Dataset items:

···

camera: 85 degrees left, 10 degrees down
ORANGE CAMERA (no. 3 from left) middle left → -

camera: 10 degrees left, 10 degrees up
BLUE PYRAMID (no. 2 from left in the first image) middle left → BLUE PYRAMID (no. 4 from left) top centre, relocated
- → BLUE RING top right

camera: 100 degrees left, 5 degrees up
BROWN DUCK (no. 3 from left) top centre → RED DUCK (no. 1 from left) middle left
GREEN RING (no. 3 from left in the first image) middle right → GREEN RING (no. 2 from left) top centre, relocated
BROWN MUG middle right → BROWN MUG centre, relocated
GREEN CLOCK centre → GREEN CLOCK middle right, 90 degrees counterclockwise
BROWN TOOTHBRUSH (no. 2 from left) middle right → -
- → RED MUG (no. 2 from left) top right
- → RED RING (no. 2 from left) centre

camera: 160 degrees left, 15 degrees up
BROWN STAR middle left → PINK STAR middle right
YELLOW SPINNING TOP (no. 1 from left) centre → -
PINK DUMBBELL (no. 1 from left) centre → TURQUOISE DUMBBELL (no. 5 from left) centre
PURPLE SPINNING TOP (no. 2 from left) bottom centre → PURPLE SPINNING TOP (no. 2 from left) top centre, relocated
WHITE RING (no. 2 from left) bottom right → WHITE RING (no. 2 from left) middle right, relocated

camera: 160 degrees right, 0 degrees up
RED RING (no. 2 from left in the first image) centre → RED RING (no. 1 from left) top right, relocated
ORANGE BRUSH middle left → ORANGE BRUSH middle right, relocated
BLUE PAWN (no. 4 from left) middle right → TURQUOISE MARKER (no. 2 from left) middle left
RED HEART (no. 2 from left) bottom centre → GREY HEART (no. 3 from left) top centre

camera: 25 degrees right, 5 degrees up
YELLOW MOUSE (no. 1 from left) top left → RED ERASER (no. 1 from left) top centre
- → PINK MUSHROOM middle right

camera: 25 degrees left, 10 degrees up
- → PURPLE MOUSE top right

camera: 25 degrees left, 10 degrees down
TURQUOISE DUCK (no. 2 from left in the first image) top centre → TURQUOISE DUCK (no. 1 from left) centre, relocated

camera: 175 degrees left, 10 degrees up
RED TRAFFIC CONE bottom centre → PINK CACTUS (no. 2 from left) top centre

···

- **Work instructions**: Only lines with the word "PURPLE" go in the answer. Take them all from the entries above.

- **Expected answer**:
PURPLE SPINNING TOP (no. 2 from left) bottom centre → PURPLE SPINNING TOP (no. 2 from left) top centre, relocated
- → PURPLE MOUSE top right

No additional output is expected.